======== DATA ========
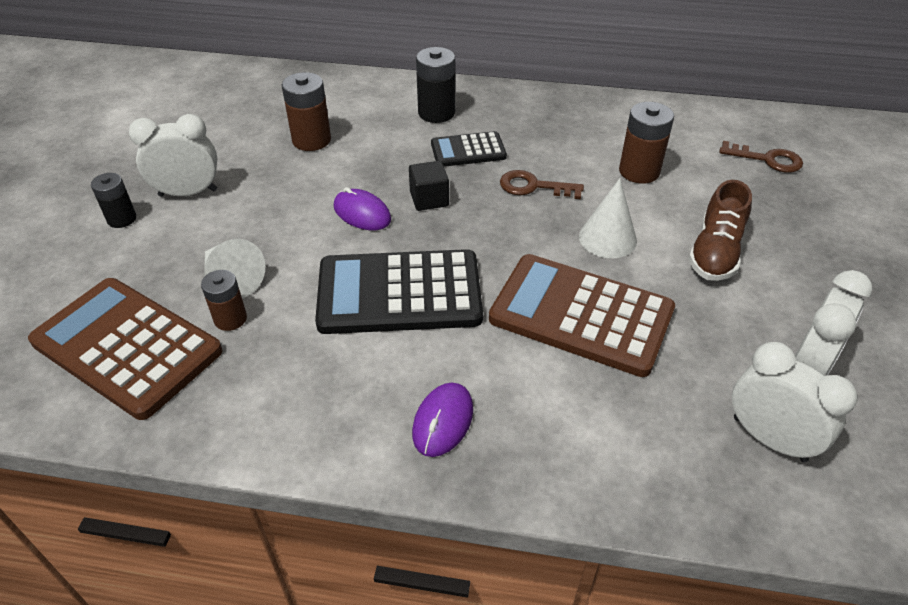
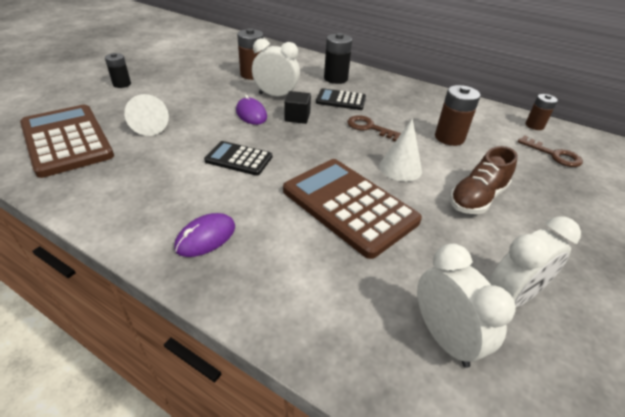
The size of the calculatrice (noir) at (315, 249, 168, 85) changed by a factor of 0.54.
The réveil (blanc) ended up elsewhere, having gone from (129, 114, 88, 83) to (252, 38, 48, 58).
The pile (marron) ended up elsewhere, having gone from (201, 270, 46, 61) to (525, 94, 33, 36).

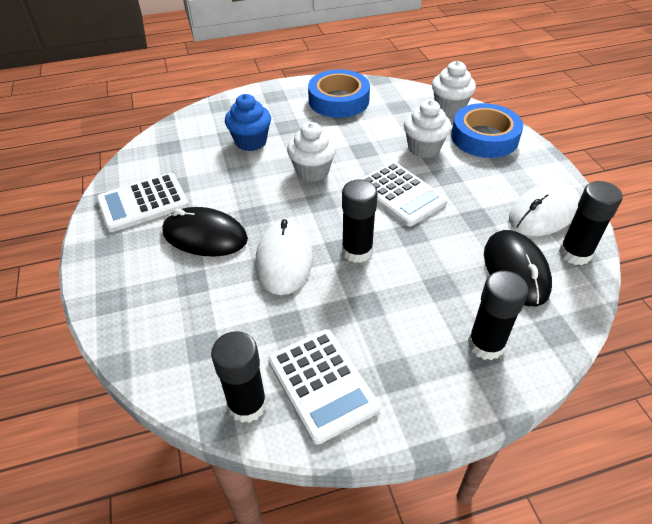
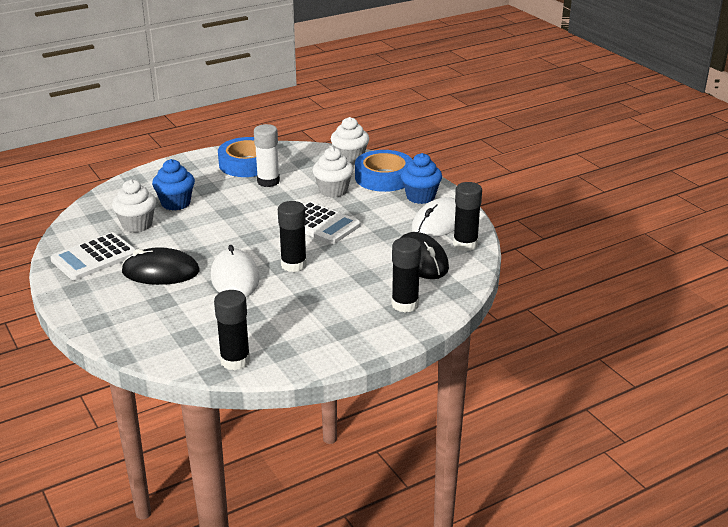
The muffin (blanc) ended up elsewhere, having gone from (287, 122, 50, 60) to (112, 180, 44, 53).
The second view gained the bâton de colle (blanc) at (254, 124, 26, 63).
The second view gained the muffin (bleu) at (401, 153, 41, 51).
The second view lost the calculatrice (blanc) at (268, 329, 112, 116).

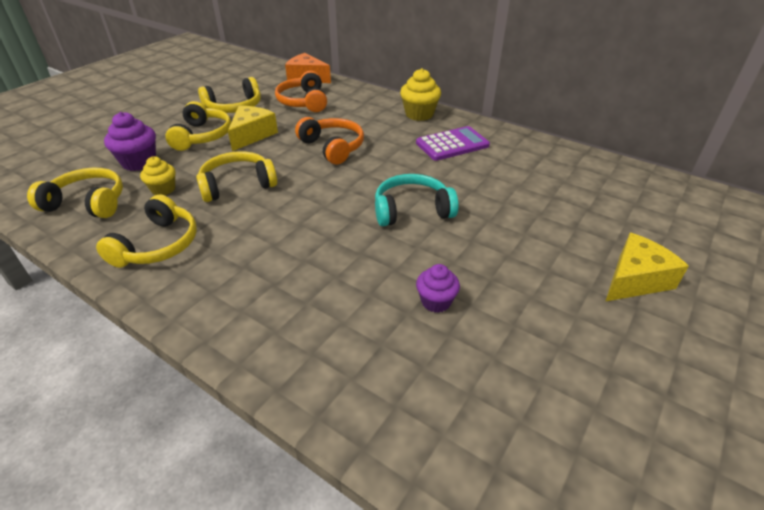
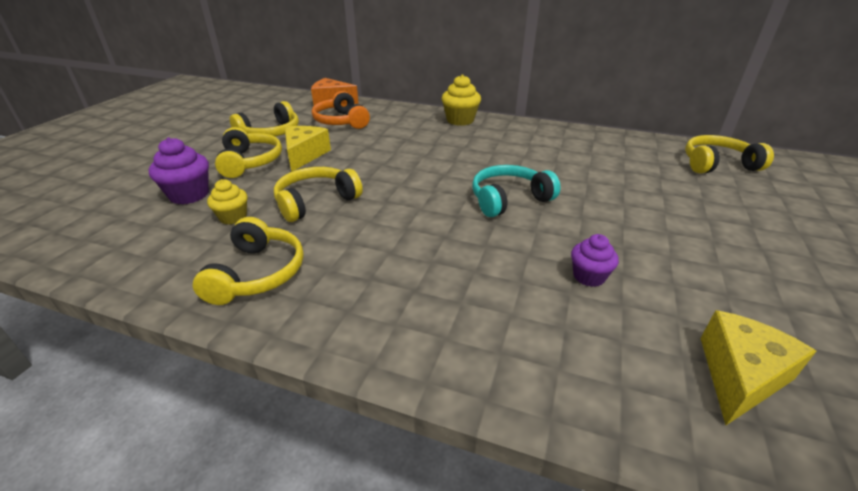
The casque audio (jaune) ended up elsewhere, having gone from (27, 168, 96, 50) to (685, 135, 89, 38).
The fromage (jaune) ended up elsewhere, having gone from (605, 233, 84, 69) to (701, 310, 116, 115).
The second view lost the casque audio (orange) at (295, 117, 69, 47).
The second view lost the calculatrice (violet) at (416, 126, 74, 35).

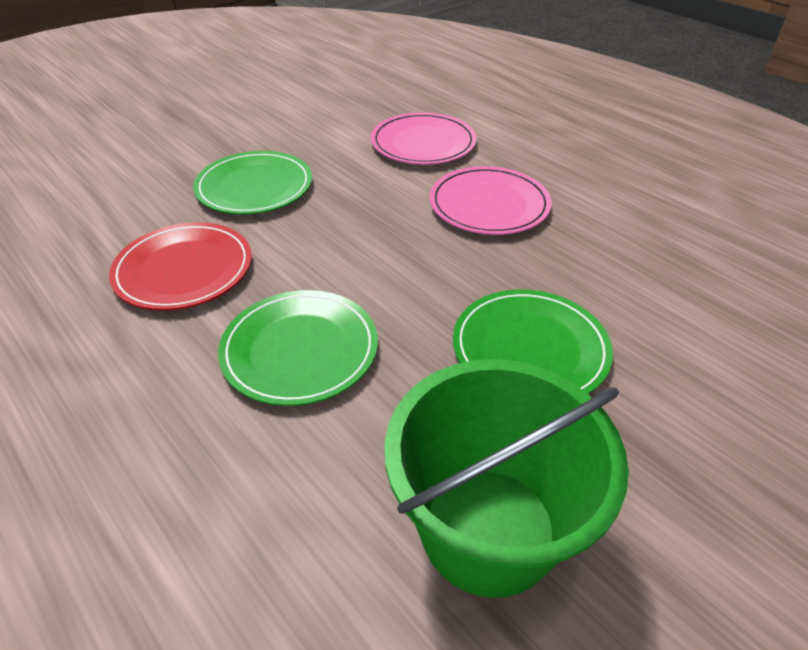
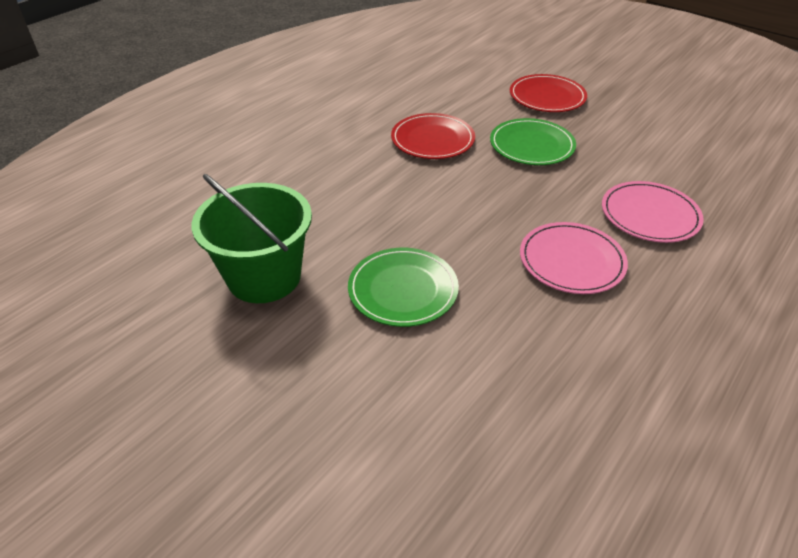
The second view gained the assiette (rouge) at (510, 74, 77, 38).
The second view lost the assiette (vert) at (218, 290, 160, 116).

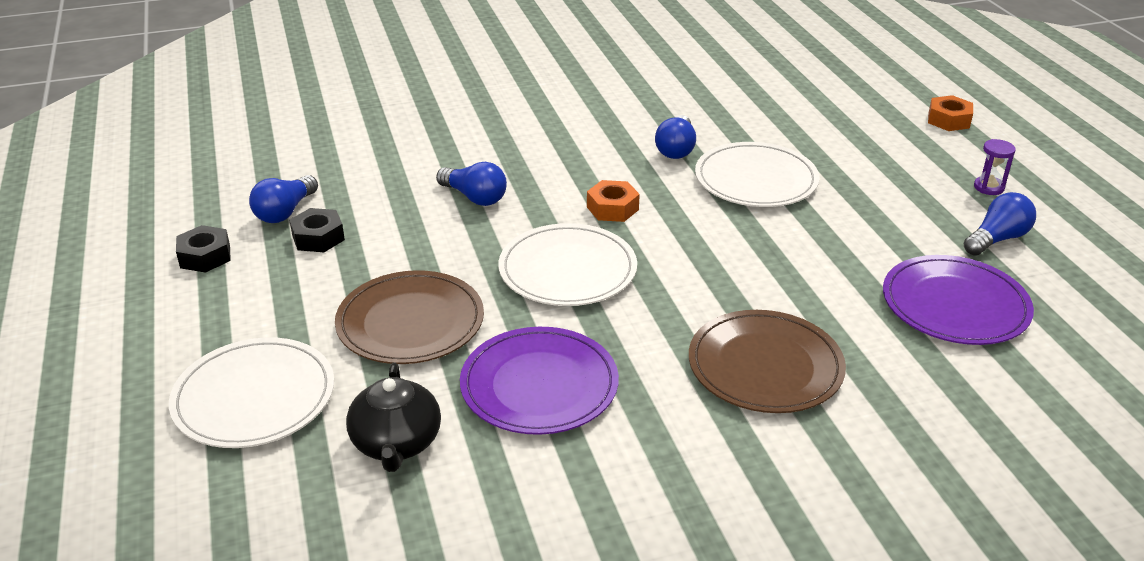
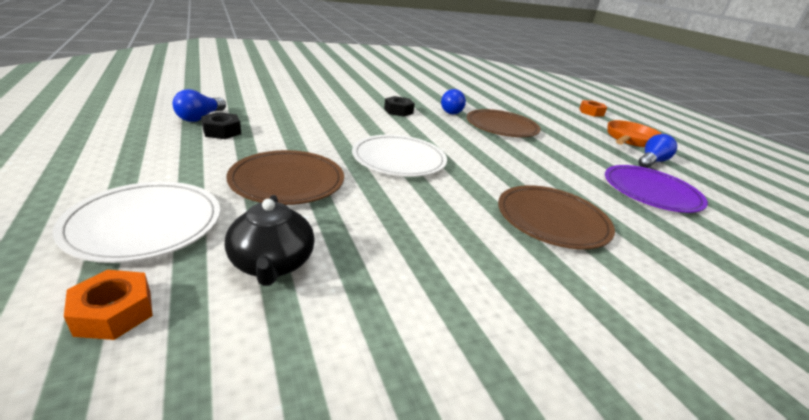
The écrou (orange) ended up elsewhere, having gone from (587, 180, 53, 42) to (64, 270, 89, 70).
The écrou (noir) ended up elsewhere, having gone from (176, 225, 55, 48) to (384, 96, 31, 21).
What was the assiette (blanc) at (695, 142, 125, 65) turned into the assiette (marron) at (467, 109, 74, 28).
Where the sablier (violet) stood at (974, 139, 42, 56), the poêle (orange) came to stand at (607, 120, 55, 27).
The second view lost the ampoule (bleu) at (436, 162, 71, 44).
The second view lost the assiette (violet) at (460, 327, 159, 108).

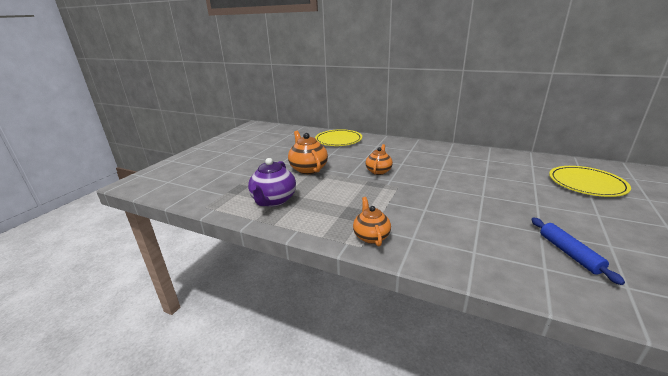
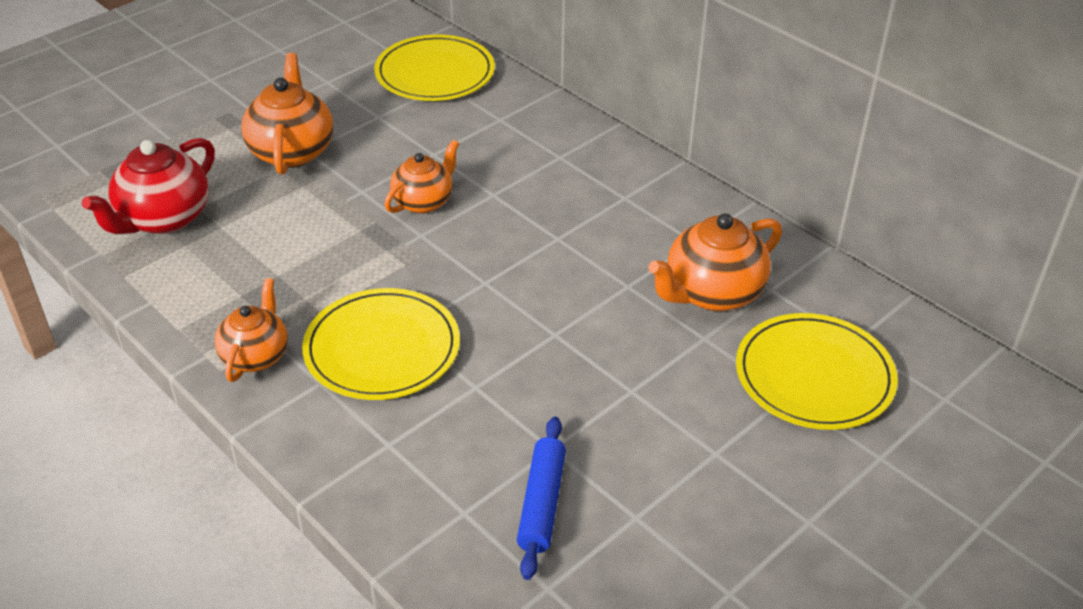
What was the théière (violet) at (248, 158, 48, 49) turned into the théière (rouge) at (82, 138, 133, 96).
The second view gained the assiette (jaune) at (302, 288, 158, 112).
The second view gained the théière (orange) at (648, 213, 134, 98).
========
## WHAT TO DO
In the records above, everything from the line with "The fromage (jaune)" down to the line with "The second view lost the assiette (vert)" is to be set down exactly, both ends included, with no pictures and no other lines.

## RESPONSE TO THIS EXERCISE
The fromage (jaune) ended up elsewhere, having gone from (605, 233, 84, 69) to (701, 310, 116, 115).
The second view lost the casque audio (orange) at (295, 117, 69, 47).
The second view lost the calculatrice (violet) at (416, 126, 74, 35).

The second view gained the assiette (rouge) at (510, 74, 77, 38).
The second view lost the assiette (vert) at (218, 290, 160, 116).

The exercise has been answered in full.